> Exercise
Hunt for the word "arrow" across the entries below, copying each line that holds it.

Information: Begin

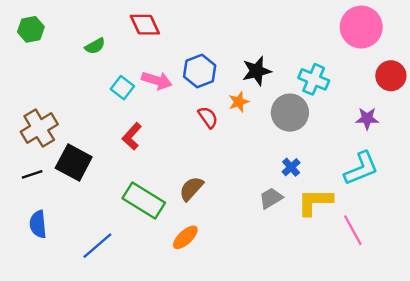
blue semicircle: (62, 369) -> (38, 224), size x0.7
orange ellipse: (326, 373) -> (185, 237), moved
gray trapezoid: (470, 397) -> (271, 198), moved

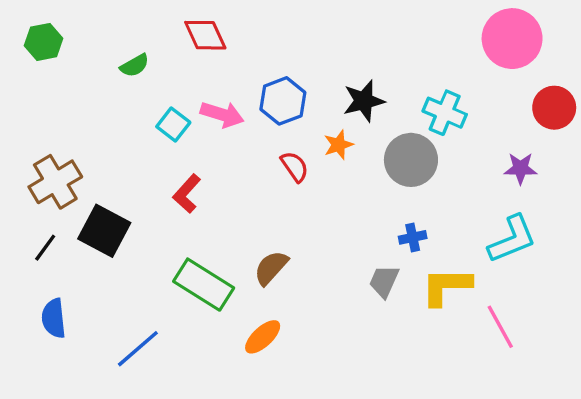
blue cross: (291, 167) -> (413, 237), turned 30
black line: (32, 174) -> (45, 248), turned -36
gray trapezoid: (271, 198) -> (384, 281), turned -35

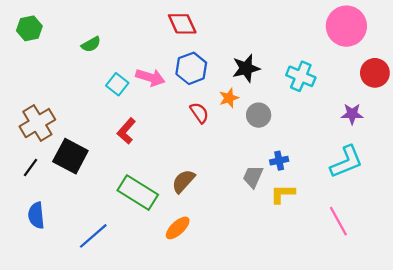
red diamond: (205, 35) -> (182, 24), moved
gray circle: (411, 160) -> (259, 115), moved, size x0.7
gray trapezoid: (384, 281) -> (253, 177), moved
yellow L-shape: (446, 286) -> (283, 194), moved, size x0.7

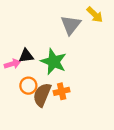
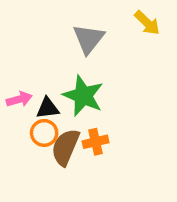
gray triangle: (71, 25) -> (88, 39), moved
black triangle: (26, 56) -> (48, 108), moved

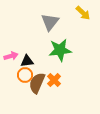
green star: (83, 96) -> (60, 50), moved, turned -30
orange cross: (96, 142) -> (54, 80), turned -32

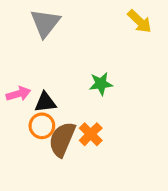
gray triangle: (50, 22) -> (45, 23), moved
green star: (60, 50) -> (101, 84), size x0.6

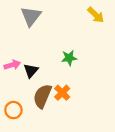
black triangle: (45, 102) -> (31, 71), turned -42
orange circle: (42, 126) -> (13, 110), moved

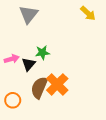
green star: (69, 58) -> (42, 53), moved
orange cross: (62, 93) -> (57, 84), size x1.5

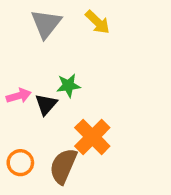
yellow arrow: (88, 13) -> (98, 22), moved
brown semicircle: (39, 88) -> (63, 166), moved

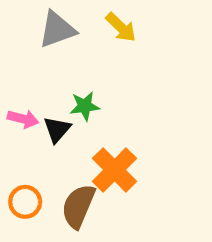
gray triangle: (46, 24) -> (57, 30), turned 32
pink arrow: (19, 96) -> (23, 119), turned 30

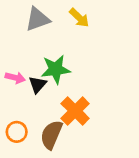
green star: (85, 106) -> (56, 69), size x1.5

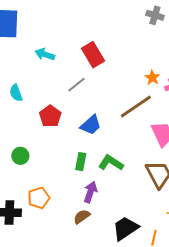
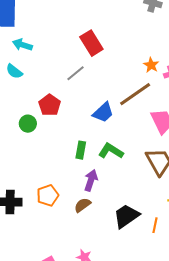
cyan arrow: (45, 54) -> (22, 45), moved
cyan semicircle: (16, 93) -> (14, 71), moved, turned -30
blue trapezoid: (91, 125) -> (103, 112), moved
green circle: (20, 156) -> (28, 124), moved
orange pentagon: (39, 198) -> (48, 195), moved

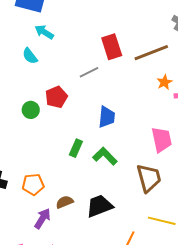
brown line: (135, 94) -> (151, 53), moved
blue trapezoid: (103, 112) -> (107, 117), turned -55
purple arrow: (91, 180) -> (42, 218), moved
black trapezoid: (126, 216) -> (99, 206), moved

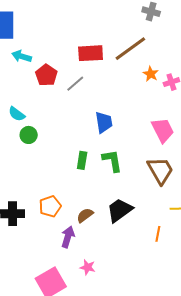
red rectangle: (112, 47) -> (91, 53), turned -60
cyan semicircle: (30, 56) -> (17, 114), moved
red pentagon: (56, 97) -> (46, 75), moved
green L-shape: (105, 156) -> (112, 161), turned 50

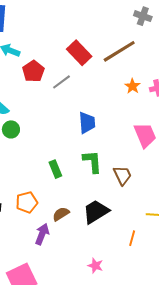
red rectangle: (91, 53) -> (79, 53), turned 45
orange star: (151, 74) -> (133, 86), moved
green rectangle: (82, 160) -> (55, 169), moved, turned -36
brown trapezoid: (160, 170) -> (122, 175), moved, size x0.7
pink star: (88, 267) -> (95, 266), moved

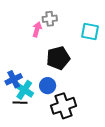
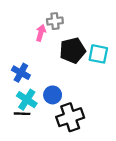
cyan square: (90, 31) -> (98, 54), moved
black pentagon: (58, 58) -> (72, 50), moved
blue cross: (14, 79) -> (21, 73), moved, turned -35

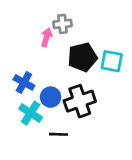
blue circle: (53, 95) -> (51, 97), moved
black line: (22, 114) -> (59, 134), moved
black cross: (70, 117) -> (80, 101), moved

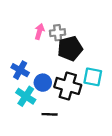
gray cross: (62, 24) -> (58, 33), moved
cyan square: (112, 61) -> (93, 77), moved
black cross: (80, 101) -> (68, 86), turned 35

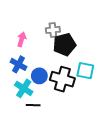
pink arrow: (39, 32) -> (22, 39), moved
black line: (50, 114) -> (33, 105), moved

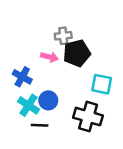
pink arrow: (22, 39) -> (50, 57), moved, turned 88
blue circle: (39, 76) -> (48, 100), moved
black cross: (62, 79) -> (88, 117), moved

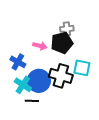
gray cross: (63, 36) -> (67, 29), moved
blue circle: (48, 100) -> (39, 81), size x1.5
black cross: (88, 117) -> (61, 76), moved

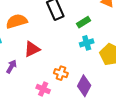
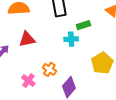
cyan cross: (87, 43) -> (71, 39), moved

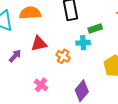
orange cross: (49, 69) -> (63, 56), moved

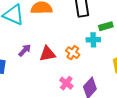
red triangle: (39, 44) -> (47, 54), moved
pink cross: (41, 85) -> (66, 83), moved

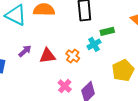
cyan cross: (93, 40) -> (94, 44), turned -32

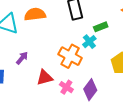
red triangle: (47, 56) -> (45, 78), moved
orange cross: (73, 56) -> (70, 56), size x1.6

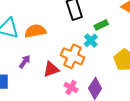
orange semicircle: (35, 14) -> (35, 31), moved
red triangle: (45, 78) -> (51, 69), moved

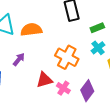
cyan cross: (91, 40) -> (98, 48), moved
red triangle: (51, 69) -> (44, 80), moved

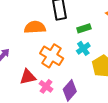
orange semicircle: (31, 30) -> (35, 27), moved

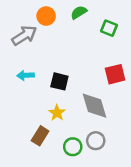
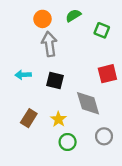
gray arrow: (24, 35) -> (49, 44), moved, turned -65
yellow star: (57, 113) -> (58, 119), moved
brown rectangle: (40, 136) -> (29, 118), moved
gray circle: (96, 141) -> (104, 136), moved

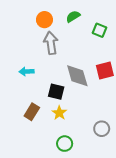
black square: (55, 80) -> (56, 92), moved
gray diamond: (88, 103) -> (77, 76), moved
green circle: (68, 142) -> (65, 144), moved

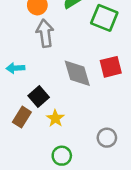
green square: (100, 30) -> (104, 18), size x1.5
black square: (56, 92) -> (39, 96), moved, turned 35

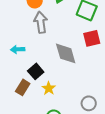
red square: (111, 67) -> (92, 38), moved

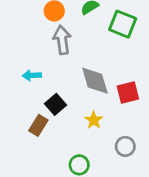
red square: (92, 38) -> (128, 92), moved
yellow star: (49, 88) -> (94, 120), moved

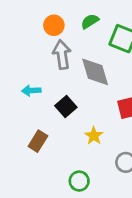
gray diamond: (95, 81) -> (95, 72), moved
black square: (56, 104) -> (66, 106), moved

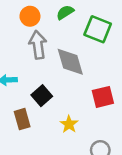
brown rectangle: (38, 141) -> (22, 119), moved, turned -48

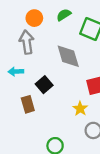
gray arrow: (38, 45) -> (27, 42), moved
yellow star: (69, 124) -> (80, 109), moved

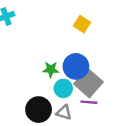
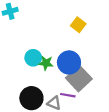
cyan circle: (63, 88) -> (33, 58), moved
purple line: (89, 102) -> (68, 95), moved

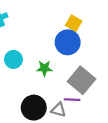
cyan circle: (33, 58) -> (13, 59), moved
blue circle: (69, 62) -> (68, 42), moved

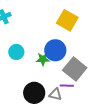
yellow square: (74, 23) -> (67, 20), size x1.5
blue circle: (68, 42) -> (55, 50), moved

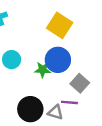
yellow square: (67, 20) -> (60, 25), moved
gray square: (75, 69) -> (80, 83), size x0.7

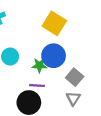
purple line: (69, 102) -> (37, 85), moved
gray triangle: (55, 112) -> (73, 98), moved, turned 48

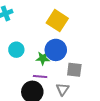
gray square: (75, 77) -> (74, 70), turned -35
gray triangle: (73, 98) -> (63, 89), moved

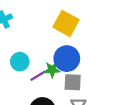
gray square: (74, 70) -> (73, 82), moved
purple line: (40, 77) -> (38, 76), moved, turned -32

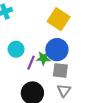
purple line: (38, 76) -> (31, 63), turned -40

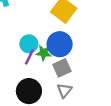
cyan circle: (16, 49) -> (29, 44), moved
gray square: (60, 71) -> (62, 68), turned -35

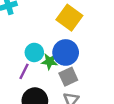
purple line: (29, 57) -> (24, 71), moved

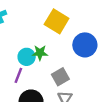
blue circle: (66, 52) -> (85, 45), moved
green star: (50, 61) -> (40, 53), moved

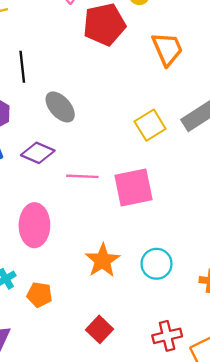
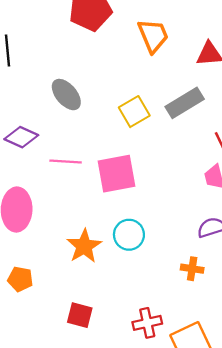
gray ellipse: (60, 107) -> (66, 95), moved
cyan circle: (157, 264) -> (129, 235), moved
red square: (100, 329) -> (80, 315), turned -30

Information: End
Information: Begin

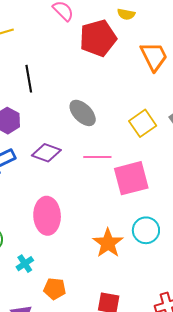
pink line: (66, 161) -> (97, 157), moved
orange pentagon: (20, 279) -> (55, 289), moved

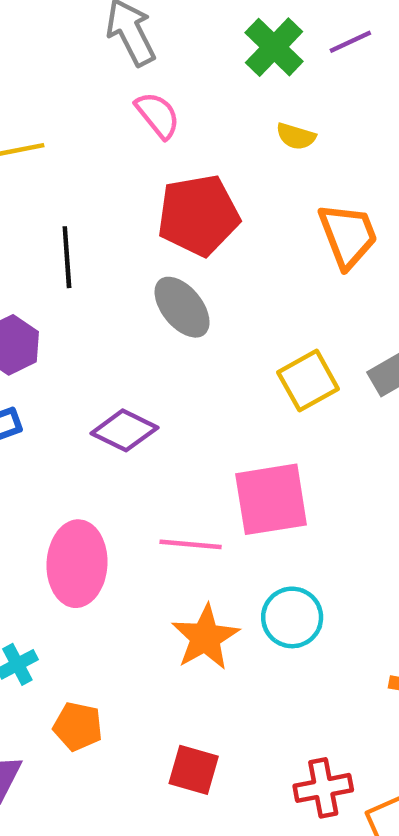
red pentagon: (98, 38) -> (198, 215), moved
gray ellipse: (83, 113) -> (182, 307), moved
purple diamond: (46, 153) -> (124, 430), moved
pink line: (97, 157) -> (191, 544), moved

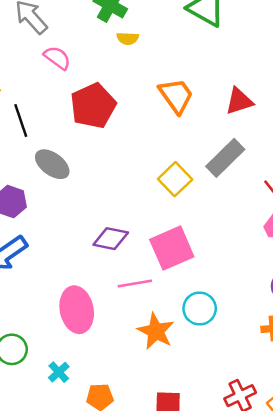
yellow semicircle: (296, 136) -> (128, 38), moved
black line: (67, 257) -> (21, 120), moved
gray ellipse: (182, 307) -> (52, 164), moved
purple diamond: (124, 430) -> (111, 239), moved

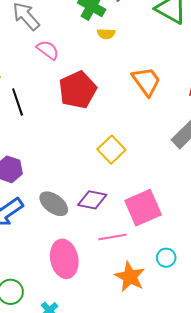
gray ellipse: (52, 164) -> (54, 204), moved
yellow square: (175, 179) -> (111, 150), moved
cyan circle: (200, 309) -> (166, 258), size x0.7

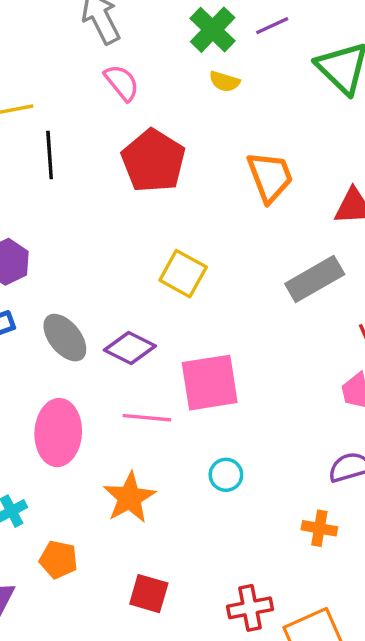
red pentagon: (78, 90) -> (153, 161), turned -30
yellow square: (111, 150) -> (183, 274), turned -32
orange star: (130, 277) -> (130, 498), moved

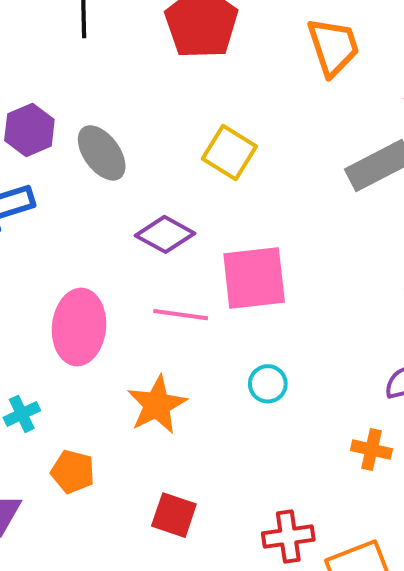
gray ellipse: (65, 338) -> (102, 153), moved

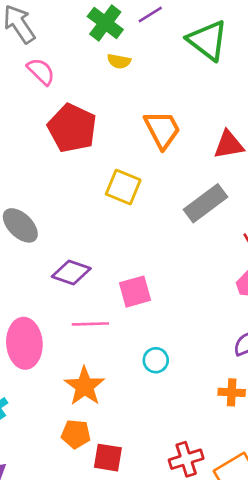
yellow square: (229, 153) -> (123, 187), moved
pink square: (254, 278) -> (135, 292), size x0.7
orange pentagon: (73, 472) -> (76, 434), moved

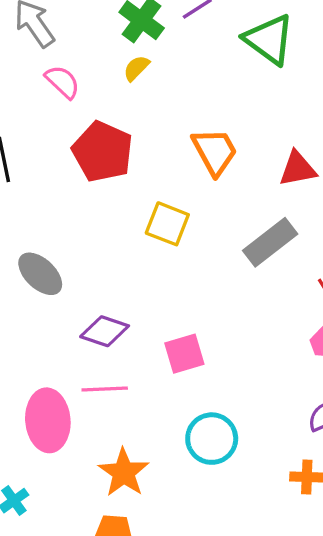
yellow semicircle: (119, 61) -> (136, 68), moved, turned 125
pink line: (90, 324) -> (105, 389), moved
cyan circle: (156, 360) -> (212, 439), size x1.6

Information: End
Information: Begin

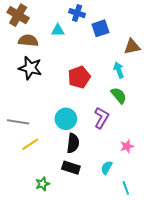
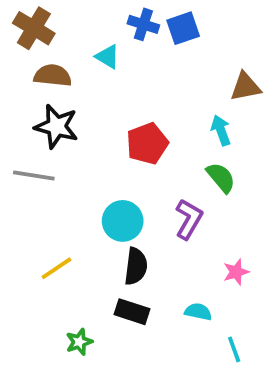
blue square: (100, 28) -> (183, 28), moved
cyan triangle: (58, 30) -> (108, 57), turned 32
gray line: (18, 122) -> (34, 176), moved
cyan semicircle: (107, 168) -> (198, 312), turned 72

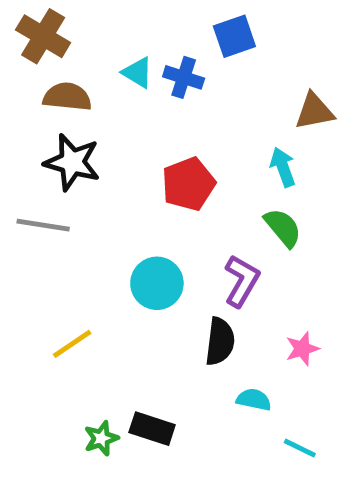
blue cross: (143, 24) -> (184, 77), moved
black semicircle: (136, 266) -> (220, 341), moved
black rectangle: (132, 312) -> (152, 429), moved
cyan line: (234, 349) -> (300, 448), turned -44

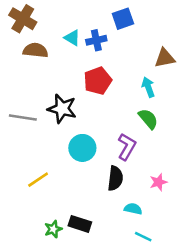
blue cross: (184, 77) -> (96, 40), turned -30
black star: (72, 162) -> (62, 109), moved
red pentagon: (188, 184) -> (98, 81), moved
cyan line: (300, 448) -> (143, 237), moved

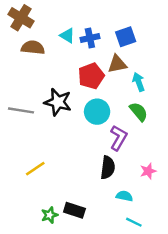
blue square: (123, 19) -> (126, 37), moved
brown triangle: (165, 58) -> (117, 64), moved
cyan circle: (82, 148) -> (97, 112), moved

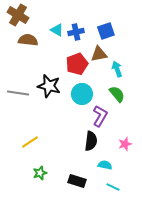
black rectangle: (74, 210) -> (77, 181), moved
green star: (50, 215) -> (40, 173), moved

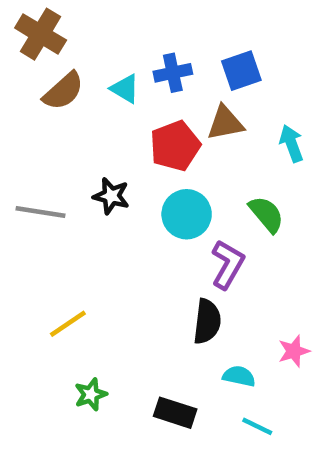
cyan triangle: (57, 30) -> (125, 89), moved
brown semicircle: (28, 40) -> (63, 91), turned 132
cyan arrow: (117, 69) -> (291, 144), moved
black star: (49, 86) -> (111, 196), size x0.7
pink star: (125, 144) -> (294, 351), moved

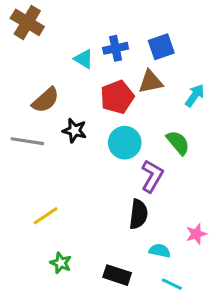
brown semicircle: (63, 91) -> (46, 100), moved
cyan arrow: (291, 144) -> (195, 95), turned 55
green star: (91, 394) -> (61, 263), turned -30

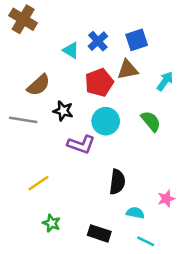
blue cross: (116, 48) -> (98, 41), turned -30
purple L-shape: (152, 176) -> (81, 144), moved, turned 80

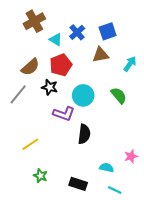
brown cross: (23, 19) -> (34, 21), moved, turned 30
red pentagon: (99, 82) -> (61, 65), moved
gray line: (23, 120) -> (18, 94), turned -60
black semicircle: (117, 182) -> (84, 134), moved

Information: End

> Response for this exercise
yellow arrow: (88, 13) -> (98, 22), moved
pink arrow: (19, 96) -> (23, 119), turned 30
cyan arrow: (45, 54) -> (22, 45), moved
purple arrow: (91, 180) -> (42, 218), moved
pink arrow: (39, 32) -> (22, 39), moved
pink arrow: (22, 39) -> (50, 57), moved, turned 88
gray arrow: (24, 35) -> (49, 44), moved, turned -65
gray arrow: (38, 45) -> (27, 42), moved
cyan arrow: (117, 69) -> (291, 144), moved
cyan arrow: (291, 144) -> (195, 95), turned 55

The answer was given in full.